Print nothing but the lines below starting at the line that holds "camera: 125 degrees left, 10 degrees down" and ending at the line that holds "pied [gris] centre", including both, each exactly as written.

::::::

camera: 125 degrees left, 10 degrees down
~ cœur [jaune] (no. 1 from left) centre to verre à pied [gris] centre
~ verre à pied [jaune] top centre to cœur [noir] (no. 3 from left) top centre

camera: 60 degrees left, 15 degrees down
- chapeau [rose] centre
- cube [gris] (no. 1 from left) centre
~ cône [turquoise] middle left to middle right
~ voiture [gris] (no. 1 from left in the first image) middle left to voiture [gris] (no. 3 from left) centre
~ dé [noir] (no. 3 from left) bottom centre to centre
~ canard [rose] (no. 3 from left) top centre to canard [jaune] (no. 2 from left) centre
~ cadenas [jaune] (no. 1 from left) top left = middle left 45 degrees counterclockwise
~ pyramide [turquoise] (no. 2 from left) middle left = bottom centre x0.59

::::::

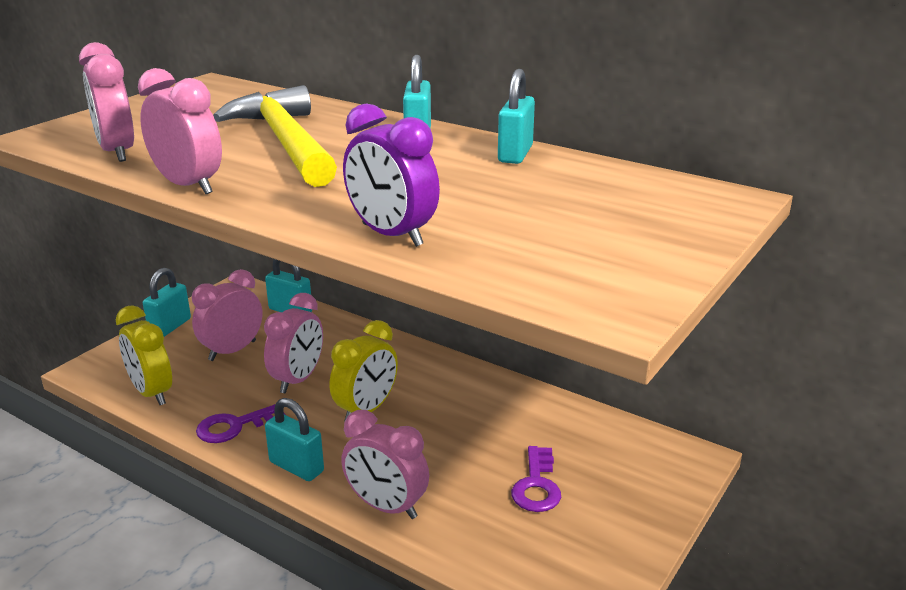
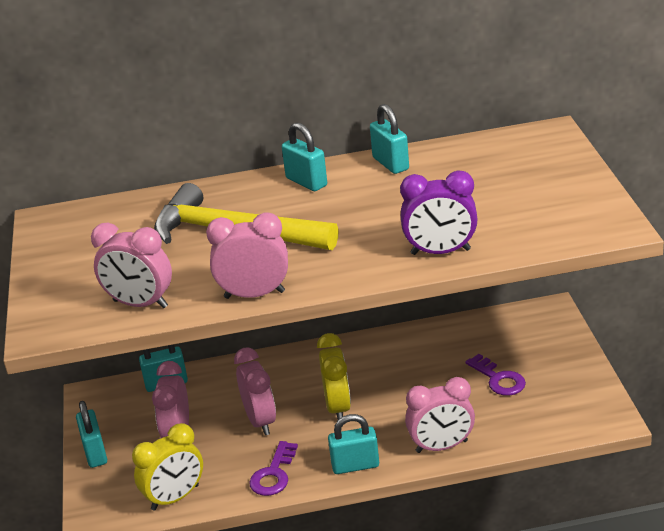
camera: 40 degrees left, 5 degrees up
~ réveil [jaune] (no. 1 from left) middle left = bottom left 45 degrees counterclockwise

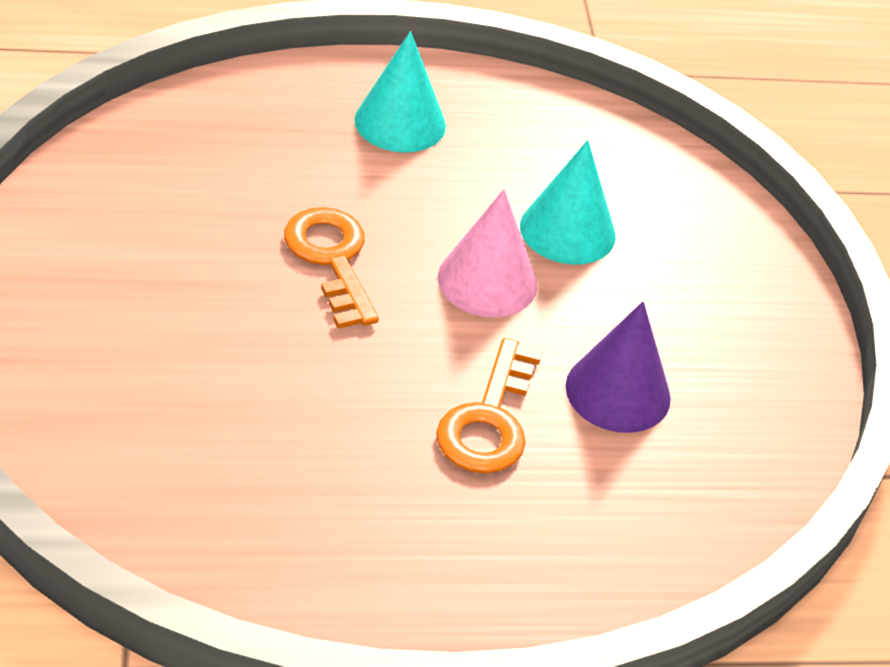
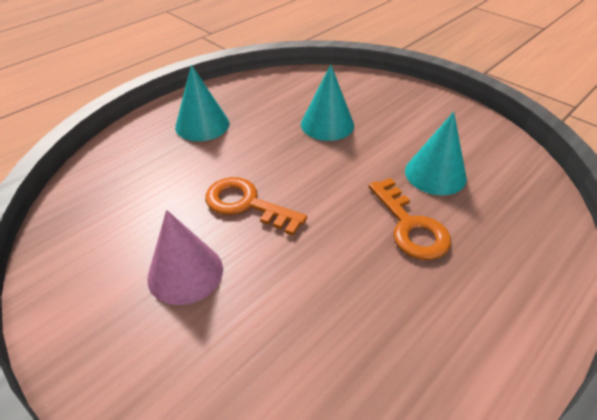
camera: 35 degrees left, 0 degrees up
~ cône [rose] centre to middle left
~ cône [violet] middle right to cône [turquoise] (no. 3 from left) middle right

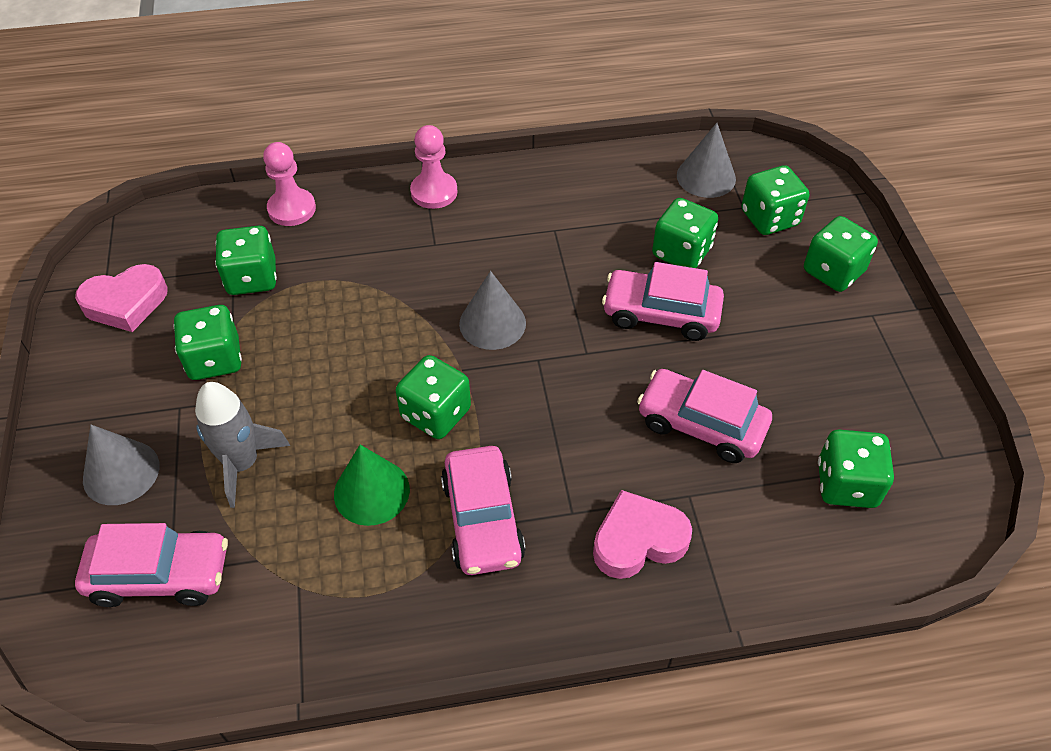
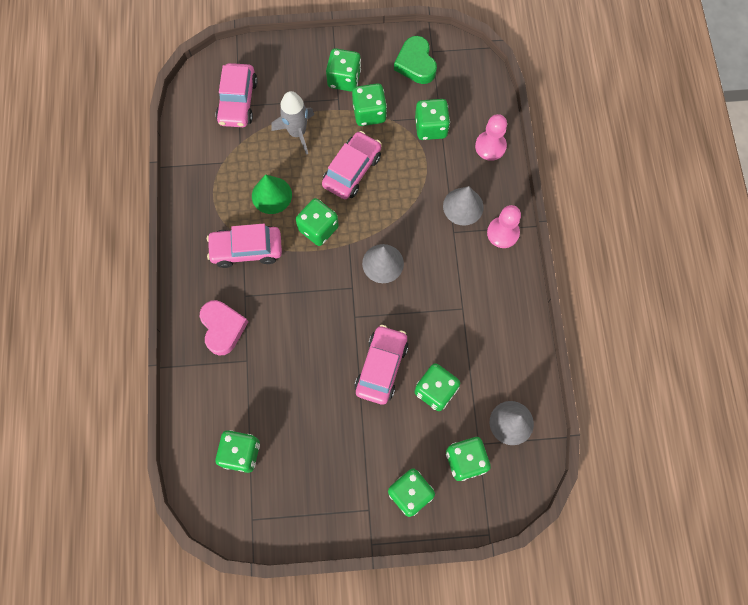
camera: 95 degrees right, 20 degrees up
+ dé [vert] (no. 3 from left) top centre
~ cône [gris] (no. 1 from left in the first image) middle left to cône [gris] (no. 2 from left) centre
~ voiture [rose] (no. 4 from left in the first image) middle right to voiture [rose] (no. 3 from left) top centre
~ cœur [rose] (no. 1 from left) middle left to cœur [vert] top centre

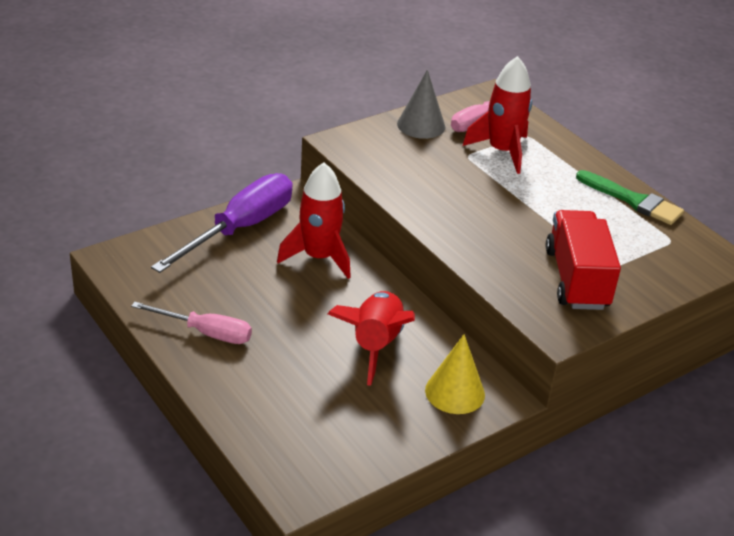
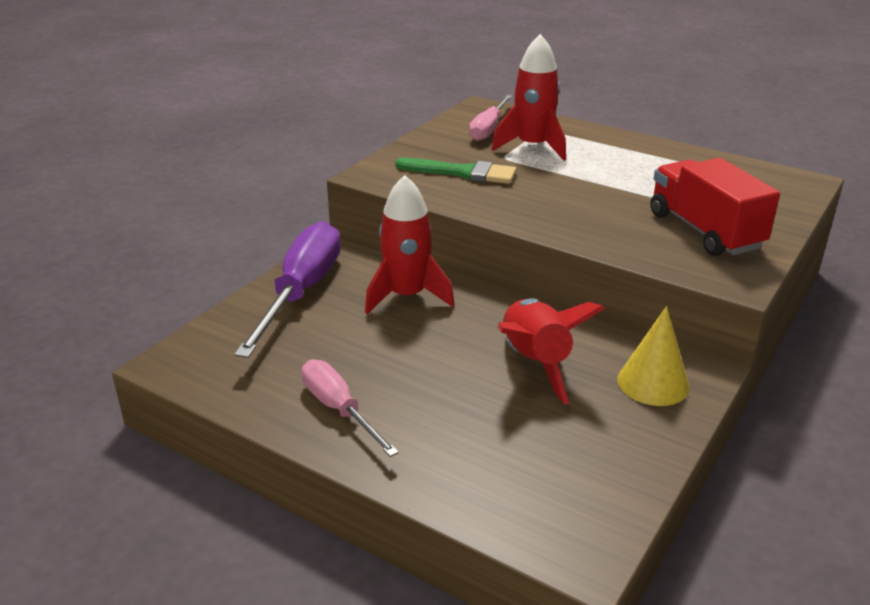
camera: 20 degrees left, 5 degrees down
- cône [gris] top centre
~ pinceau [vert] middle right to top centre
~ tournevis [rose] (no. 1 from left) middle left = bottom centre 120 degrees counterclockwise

::::::

• EXERCISE RESULT:
camera: 125 degrees left, 10 degrees down
~ cœur [jaune] (no. 1 from left) centre to verre à pied [gris] centre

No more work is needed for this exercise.